RECORDED INFORMATION =>
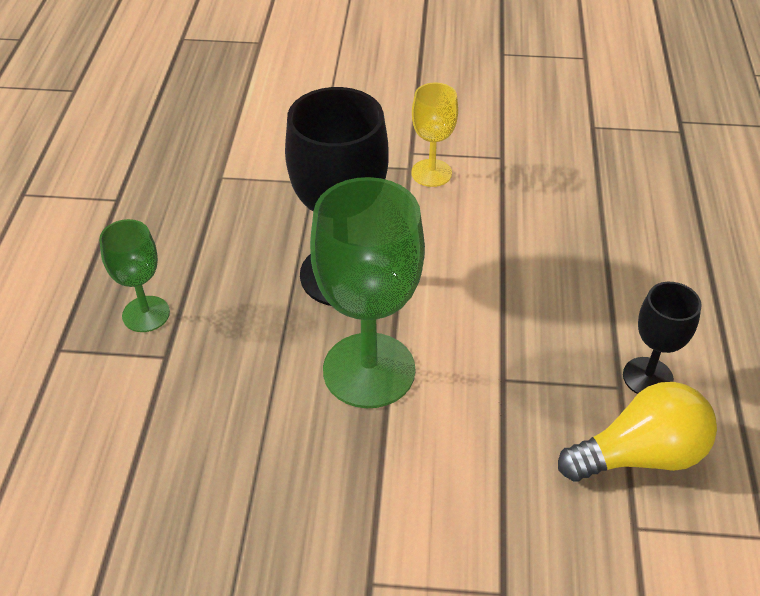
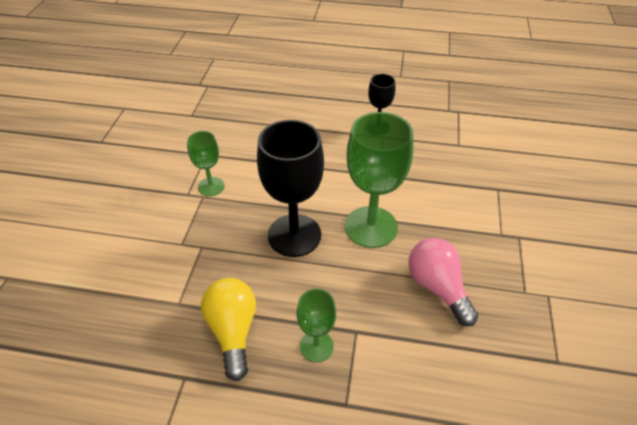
camera: 85 degrees left, 0 degrees up
yellow goblet [411,83,458,187] -> green goblet [187,131,224,196]
yellow light bulb [558,382,717,482] -> yellow light bulb moved to [201,278,256,381]
none -> pink light bulb [408,238,478,326]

WHAT IS NEEDED =>
The whole listing is to be retyped exactly, with its pictures removed.

ANSWER TO THE EXERCISE =>
camera: 85 degrees left, 0 degrees up
yellow goblet [411,83,458,187] -> green goblet [187,131,224,196]
yellow light bulb [558,382,717,482] -> yellow light bulb moved to [201,278,256,381]
none -> pink light bulb [408,238,478,326]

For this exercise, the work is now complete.